About this exercise
Go over the records and count each line that has the string "none". Give the number and nothing else.

(The data begins)

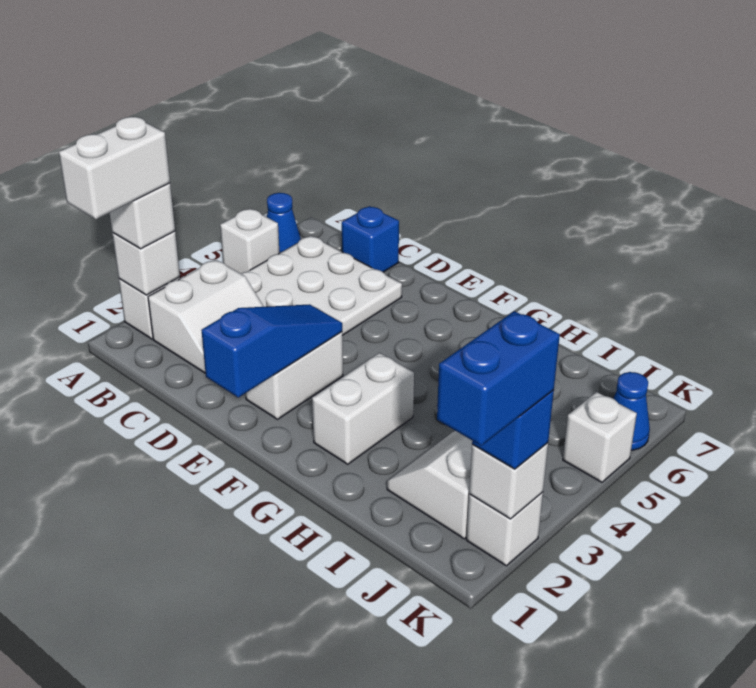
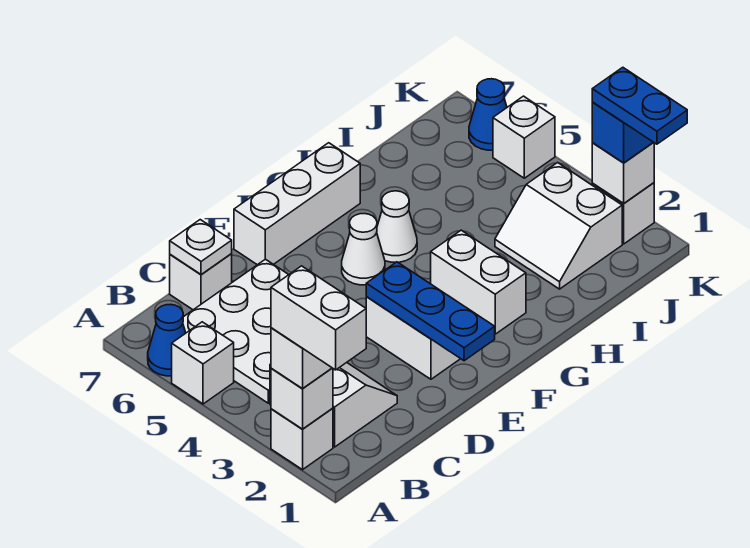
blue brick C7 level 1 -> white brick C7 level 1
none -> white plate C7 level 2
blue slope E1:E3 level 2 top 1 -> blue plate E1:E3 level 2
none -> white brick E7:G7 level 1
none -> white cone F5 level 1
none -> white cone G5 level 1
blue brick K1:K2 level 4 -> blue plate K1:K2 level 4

(The data ends)
(The data begins)

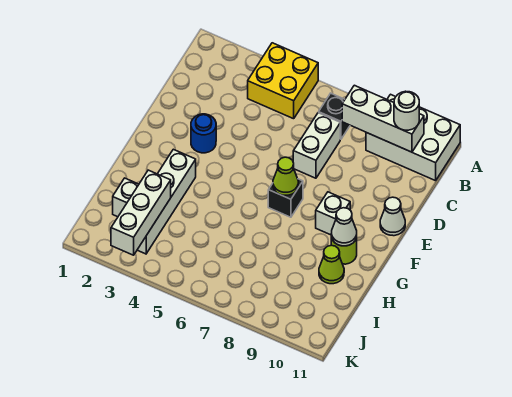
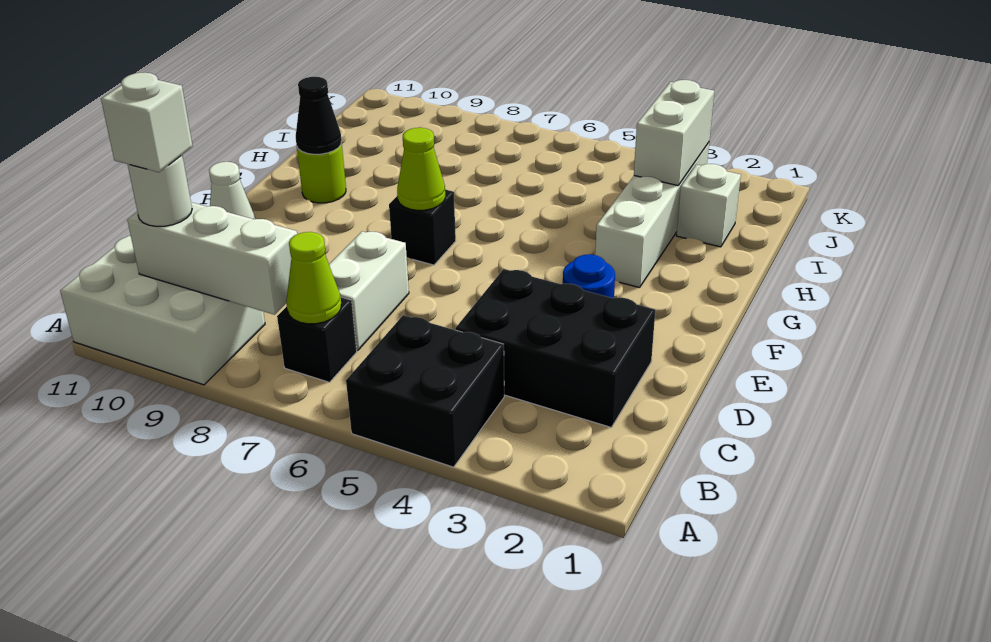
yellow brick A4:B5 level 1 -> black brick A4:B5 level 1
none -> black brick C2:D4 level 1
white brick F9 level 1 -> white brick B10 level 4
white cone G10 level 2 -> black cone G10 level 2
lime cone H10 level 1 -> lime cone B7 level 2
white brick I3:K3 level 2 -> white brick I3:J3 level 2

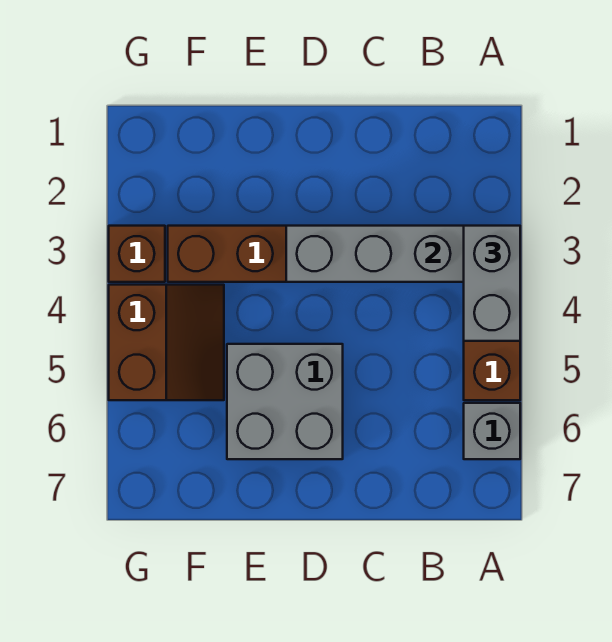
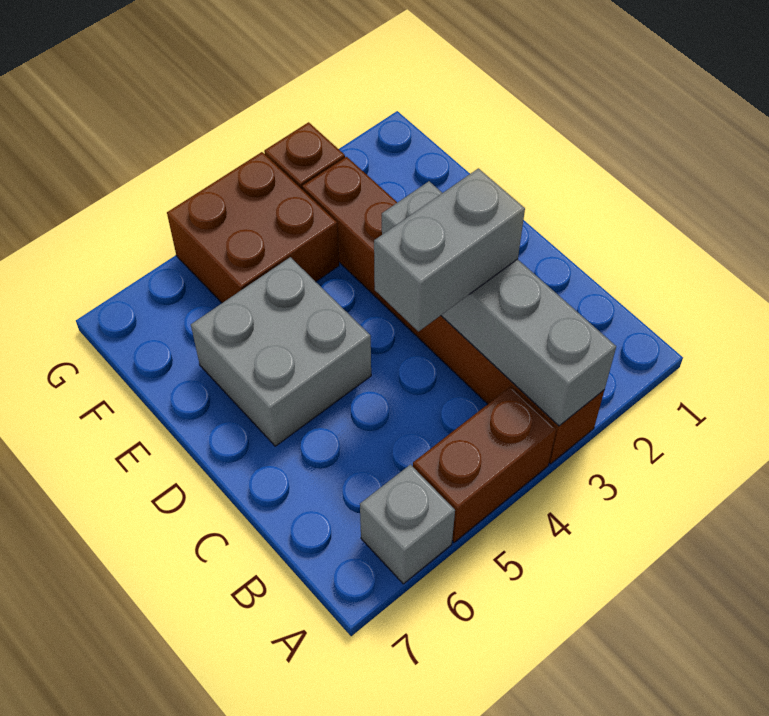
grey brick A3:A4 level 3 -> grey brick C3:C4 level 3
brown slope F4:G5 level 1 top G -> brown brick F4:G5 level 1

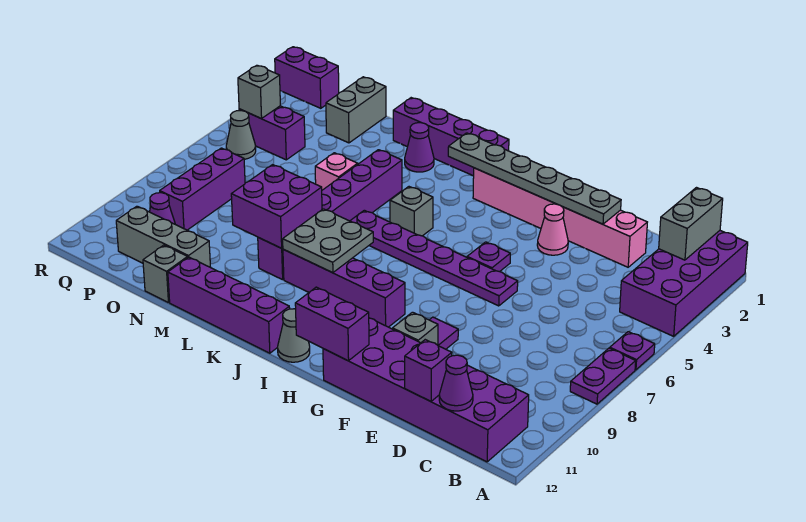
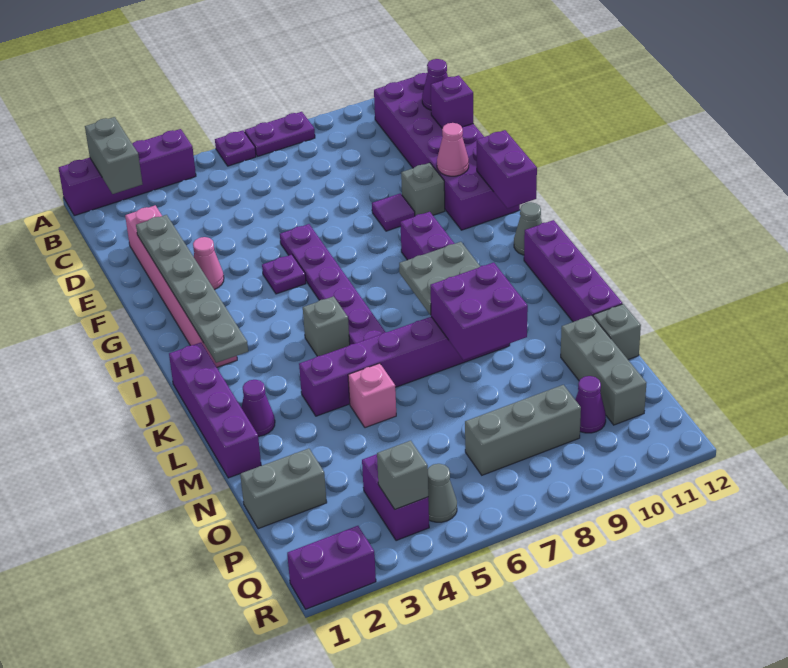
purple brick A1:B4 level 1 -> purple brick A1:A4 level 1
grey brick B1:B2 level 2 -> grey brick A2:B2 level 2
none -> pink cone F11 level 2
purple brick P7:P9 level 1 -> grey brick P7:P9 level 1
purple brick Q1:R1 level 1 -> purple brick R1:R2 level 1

(The data ends)

Task solution
6